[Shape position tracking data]
§

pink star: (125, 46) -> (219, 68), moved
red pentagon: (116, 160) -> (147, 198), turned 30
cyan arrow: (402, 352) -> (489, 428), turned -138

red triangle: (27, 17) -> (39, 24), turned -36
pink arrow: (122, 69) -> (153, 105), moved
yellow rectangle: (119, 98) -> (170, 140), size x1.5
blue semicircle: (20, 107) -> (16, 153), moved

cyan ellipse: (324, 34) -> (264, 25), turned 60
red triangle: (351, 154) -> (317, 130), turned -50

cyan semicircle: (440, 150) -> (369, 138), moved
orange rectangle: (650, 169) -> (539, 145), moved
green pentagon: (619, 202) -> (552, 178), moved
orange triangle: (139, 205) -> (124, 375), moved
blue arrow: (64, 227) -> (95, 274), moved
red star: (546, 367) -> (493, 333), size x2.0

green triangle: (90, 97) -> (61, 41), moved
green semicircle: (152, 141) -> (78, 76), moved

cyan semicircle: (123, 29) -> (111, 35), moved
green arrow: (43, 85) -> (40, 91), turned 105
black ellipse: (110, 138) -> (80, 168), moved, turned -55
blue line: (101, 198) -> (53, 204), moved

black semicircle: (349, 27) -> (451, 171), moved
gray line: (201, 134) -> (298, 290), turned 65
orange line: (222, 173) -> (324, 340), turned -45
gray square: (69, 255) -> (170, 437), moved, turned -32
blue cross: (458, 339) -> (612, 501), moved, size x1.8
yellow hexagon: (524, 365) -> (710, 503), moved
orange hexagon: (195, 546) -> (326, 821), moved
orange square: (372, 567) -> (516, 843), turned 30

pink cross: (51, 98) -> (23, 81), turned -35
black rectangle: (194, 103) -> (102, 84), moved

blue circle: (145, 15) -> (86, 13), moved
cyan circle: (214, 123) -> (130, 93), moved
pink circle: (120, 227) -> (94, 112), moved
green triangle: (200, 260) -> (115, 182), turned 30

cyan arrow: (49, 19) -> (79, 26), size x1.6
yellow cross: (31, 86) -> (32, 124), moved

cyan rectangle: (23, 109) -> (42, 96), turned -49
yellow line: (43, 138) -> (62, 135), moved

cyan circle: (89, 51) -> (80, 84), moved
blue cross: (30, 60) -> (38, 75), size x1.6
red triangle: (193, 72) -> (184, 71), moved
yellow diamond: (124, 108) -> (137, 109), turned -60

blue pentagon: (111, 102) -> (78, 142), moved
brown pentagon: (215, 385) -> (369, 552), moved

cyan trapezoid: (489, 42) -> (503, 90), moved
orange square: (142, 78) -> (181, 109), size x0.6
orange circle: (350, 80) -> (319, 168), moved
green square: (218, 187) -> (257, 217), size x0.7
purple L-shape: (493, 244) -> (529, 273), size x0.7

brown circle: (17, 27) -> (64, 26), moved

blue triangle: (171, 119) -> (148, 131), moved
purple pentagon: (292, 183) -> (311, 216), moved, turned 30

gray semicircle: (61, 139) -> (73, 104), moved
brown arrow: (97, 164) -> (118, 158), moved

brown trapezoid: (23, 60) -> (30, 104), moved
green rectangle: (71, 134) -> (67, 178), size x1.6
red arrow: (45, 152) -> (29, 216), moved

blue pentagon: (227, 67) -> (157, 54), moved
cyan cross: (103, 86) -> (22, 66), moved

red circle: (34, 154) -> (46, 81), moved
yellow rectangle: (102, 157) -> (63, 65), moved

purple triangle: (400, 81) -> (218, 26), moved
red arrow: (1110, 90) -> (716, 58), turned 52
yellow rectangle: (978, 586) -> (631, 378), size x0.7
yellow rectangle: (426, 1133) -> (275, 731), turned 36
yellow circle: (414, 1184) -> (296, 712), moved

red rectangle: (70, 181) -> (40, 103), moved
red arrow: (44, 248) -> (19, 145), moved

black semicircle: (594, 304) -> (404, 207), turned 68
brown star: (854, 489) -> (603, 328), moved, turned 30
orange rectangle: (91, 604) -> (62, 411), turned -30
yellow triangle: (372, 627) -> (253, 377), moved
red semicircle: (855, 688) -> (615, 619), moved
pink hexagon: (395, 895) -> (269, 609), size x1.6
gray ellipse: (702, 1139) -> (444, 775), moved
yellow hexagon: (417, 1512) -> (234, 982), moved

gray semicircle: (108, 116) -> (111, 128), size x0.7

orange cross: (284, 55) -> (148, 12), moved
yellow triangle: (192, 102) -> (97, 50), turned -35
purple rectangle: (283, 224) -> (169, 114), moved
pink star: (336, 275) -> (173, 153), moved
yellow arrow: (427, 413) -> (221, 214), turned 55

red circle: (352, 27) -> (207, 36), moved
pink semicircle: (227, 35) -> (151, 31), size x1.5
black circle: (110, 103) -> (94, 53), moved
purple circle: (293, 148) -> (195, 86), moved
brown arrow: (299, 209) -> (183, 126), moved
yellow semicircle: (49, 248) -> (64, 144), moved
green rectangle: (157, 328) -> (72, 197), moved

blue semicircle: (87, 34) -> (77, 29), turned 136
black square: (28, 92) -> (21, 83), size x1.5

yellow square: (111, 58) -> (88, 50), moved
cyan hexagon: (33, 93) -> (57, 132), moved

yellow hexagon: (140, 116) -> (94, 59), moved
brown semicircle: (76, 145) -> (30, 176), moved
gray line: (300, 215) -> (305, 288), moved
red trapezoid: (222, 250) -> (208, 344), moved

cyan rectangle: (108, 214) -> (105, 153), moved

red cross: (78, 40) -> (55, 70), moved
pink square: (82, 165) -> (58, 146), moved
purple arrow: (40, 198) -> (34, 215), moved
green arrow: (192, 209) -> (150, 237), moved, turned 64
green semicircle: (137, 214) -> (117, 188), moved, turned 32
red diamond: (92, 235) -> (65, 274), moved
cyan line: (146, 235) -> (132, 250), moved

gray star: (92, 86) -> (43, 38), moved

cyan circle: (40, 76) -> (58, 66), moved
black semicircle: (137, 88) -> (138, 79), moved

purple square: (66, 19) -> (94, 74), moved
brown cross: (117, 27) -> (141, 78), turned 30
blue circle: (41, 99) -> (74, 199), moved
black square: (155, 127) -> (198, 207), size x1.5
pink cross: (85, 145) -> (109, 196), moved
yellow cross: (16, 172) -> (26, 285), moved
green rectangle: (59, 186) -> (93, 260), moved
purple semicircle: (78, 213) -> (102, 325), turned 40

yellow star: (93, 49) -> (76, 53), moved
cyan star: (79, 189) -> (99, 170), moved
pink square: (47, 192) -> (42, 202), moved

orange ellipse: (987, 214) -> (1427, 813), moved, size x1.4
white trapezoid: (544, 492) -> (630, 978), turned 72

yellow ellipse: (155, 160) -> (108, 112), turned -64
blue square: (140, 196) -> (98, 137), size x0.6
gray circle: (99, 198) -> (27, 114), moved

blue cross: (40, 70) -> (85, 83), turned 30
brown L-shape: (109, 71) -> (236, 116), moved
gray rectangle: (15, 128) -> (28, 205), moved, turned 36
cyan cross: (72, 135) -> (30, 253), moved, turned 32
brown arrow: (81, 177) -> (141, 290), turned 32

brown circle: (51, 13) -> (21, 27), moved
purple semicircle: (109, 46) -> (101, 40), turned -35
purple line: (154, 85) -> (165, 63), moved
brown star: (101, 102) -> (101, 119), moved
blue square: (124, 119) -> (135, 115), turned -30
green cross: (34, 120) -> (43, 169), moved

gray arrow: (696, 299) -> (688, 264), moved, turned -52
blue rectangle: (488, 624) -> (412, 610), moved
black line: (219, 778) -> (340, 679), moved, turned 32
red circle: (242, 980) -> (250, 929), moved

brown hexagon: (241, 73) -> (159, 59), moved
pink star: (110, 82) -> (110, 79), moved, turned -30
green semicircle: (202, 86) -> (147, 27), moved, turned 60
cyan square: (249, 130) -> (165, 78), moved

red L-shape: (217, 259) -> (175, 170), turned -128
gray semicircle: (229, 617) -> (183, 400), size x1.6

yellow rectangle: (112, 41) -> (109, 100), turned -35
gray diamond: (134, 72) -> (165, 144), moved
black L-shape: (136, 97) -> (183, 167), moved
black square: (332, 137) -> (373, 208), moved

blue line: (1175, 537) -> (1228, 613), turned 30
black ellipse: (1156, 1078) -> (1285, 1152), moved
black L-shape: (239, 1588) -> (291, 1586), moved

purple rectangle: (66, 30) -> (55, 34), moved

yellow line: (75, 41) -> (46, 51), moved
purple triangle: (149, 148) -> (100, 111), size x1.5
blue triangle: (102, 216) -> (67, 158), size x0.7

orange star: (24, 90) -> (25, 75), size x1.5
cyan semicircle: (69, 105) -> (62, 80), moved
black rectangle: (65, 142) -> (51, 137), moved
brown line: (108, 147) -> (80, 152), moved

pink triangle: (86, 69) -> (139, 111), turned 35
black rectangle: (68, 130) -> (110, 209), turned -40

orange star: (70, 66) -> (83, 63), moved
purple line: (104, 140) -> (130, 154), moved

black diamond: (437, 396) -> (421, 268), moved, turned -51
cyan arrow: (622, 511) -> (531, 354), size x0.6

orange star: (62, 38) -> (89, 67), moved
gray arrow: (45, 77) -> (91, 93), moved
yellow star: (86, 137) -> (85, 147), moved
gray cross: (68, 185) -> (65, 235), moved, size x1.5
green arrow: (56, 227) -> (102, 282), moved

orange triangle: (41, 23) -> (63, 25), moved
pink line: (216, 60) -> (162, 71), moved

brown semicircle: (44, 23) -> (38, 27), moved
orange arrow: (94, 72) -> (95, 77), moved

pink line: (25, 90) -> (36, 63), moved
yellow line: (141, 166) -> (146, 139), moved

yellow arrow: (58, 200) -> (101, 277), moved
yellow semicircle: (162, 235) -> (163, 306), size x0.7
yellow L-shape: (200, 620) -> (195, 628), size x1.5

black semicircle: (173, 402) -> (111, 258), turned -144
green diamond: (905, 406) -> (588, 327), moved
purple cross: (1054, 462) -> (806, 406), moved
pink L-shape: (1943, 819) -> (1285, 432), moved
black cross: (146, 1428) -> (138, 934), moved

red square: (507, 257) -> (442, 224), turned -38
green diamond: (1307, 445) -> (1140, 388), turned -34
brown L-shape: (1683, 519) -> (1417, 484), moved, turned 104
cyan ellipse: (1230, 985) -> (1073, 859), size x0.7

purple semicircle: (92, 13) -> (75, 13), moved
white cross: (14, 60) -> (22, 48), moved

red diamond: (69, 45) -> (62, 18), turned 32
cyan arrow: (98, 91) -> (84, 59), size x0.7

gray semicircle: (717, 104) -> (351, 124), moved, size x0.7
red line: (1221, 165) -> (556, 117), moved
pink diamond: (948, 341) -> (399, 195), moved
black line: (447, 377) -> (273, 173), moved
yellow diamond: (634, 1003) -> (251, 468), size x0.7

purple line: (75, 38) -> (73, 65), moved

§

- _Task description_
Among the lines above, repeat exactly those from the line with "green diamond: (905, 406)" to the line with "cyan ellipse: (1230, 985)", counting both ends.

- _Finished task_
green diamond: (905, 406) -> (588, 327), moved
purple cross: (1054, 462) -> (806, 406), moved
pink L-shape: (1943, 819) -> (1285, 432), moved
black cross: (146, 1428) -> (138, 934), moved

red square: (507, 257) -> (442, 224), turned -38
green diamond: (1307, 445) -> (1140, 388), turned -34
brown L-shape: (1683, 519) -> (1417, 484), moved, turned 104
cyan ellipse: (1230, 985) -> (1073, 859), size x0.7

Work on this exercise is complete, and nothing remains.